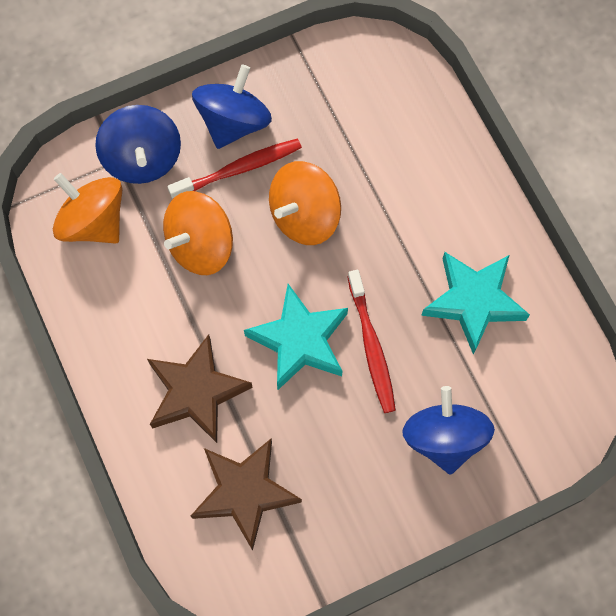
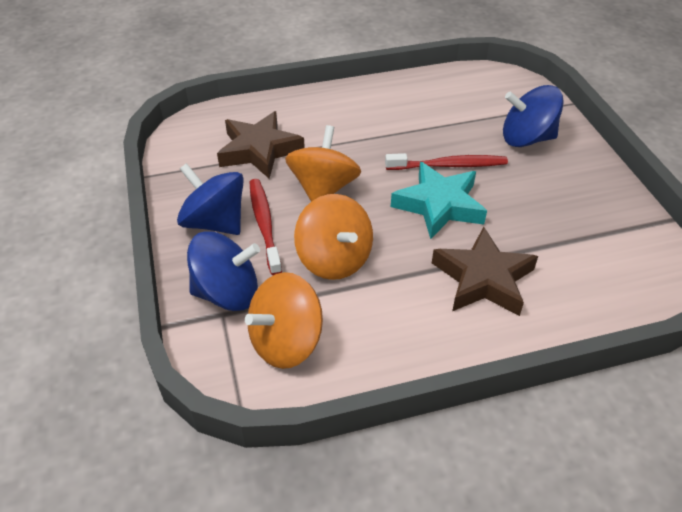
camera: 80 degrees left, 25 degrees down
(245, 492) = (579, 256): brown star -> brown star (259, 150)
(304, 216) = (323, 189): orange spinning top -> orange spinning top turned 135 degrees counterclockwise
(473, 301) = (418, 111): turquoise star -> none

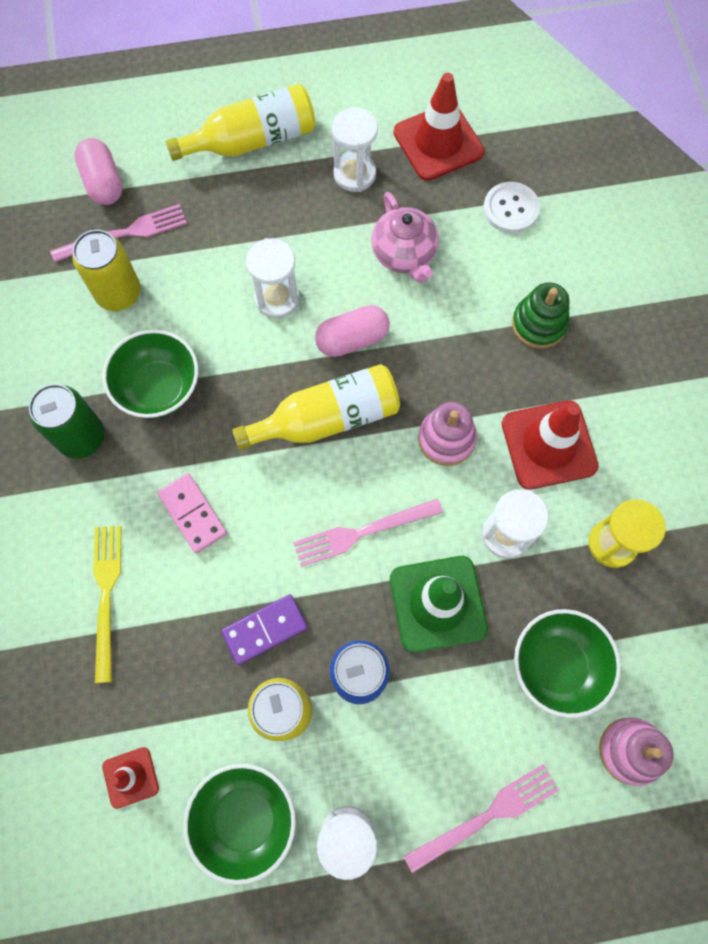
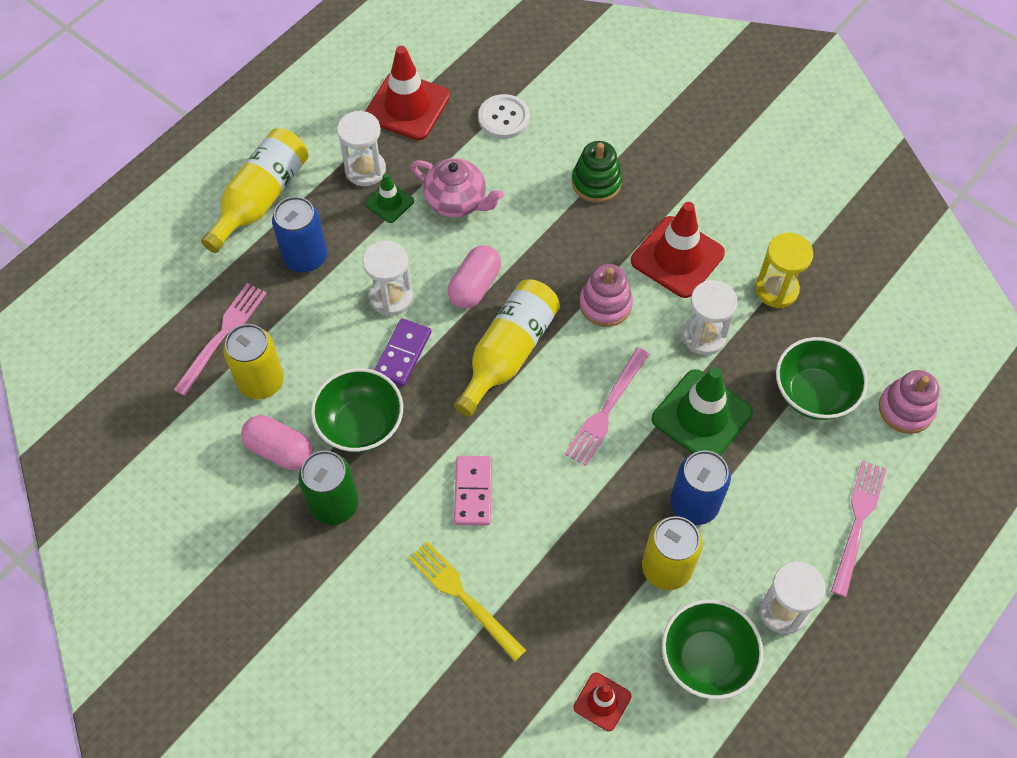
camera: 40 degrees left, 10 degrees down
(103, 182) = (167, 310): pink capsule -> pink capsule (280, 450)
(192, 514) = (473, 492): pink domino -> pink domino turned 75 degrees clockwise
(242, 215) = (305, 257): none -> blue can
(265, 629) = (601, 527): purple domino -> purple domino (402, 354)
(349, 216) = (389, 202): none -> green traffic cone

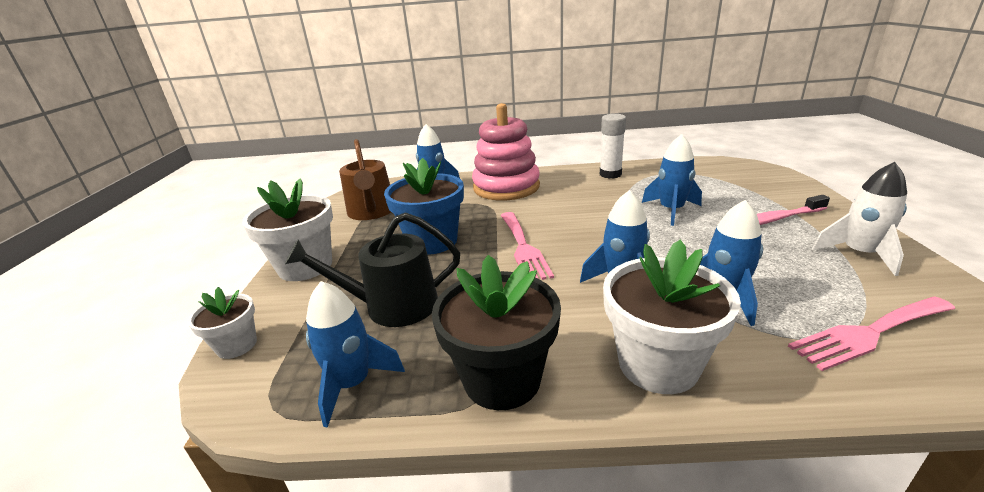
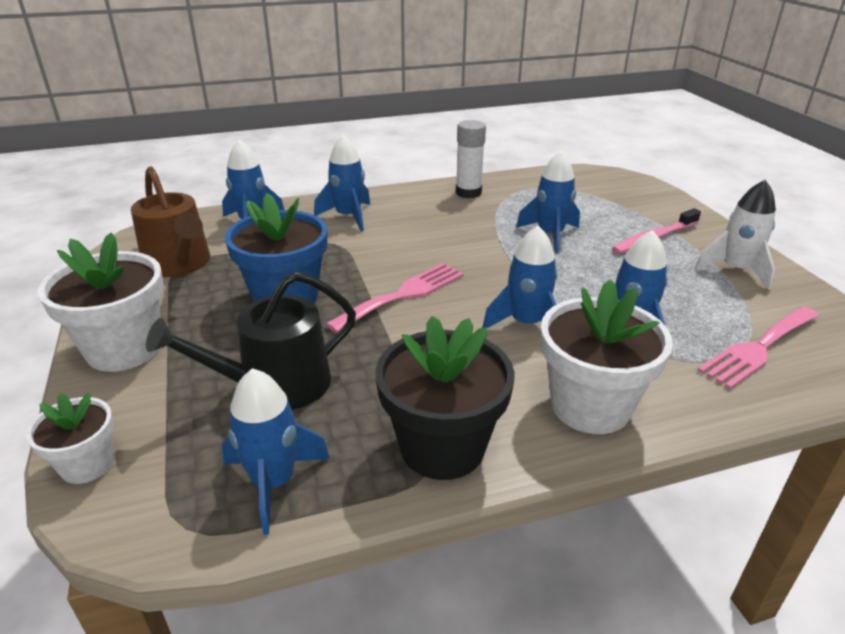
camera: 20 degrees left, 5 degrees up
(506, 187) = (348, 217): pink stacking toy -> blue rocket
(523, 248) = (403, 295): pink fork -> pink fork turned 105 degrees counterclockwise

__Assigned task__: For each entry, copy the text exactly and leave out any image it carries.

__Written solution__:
camera: 80 degrees left, 25 degrees down
(245, 492) = (579, 256): brown star -> brown star (259, 150)
(304, 216) = (323, 189): orange spinning top -> orange spinning top turned 135 degrees counterclockwise
(473, 301) = (418, 111): turquoise star -> none

camera: 40 degrees left, 10 degrees down
(103, 182) = (167, 310): pink capsule -> pink capsule (280, 450)
(192, 514) = (473, 492): pink domino -> pink domino turned 75 degrees clockwise
(242, 215) = (305, 257): none -> blue can
(265, 629) = (601, 527): purple domino -> purple domino (402, 354)
(349, 216) = (389, 202): none -> green traffic cone

camera: 20 degrees left, 5 degrees up
(506, 187) = (348, 217): pink stacking toy -> blue rocket
(523, 248) = (403, 295): pink fork -> pink fork turned 105 degrees counterclockwise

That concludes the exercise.